| Task instructions |
Write out exactly the first lines of the listing, ending on the line that contains "export.png: [992,579,1272,799] ->".

| Input data |
----

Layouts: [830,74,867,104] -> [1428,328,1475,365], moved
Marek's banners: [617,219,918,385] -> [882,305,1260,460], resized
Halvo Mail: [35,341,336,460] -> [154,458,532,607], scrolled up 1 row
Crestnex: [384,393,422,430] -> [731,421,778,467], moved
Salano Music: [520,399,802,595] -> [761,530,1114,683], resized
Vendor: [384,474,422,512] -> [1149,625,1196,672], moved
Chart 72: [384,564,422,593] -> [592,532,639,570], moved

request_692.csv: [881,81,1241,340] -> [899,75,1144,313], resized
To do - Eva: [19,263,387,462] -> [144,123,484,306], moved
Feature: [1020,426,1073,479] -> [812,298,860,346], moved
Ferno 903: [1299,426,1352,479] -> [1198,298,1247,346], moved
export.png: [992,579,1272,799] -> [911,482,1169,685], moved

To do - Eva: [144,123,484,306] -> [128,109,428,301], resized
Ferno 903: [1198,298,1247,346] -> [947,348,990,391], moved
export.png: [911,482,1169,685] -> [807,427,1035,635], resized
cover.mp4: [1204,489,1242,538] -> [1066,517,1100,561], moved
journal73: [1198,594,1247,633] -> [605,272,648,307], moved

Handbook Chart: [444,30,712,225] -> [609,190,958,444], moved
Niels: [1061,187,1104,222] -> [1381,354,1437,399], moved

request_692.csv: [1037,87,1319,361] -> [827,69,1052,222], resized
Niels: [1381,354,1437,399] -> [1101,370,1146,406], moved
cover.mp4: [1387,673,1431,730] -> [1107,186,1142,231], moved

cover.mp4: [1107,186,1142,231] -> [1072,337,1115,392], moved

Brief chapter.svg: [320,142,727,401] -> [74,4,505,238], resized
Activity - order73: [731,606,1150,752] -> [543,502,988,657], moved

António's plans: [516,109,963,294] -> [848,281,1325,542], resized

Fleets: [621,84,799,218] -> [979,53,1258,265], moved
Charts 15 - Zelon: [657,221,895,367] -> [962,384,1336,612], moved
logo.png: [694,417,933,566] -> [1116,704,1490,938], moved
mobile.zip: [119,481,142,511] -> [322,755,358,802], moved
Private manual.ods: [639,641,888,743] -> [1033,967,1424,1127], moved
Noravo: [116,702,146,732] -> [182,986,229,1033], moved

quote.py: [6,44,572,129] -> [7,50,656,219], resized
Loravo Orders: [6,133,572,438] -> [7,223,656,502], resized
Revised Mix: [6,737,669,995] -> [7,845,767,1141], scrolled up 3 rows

----

| Solution to this exercise |
Layouts: [830,74,867,104] -> [1428,328,1475,365], moved
Marek's banners: [617,219,918,385] -> [882,305,1260,460], resized
Halvo Mail: [35,341,336,460] -> [154,458,532,607], scrolled up 1 row
Crestnex: [384,393,422,430] -> [731,421,778,467], moved
Salano Music: [520,399,802,595] -> [761,530,1114,683], resized
Vendor: [384,474,422,512] -> [1149,625,1196,672], moved
Chart 72: [384,564,422,593] -> [592,532,639,570], moved

request_692.csv: [881,81,1241,340] -> [899,75,1144,313], resized
To do - Eva: [19,263,387,462] -> [144,123,484,306], moved
Feature: [1020,426,1073,479] -> [812,298,860,346], moved
Ferno 903: [1299,426,1352,479] -> [1198,298,1247,346], moved
export.png: [992,579,1272,799] -> [911,482,1169,685], moved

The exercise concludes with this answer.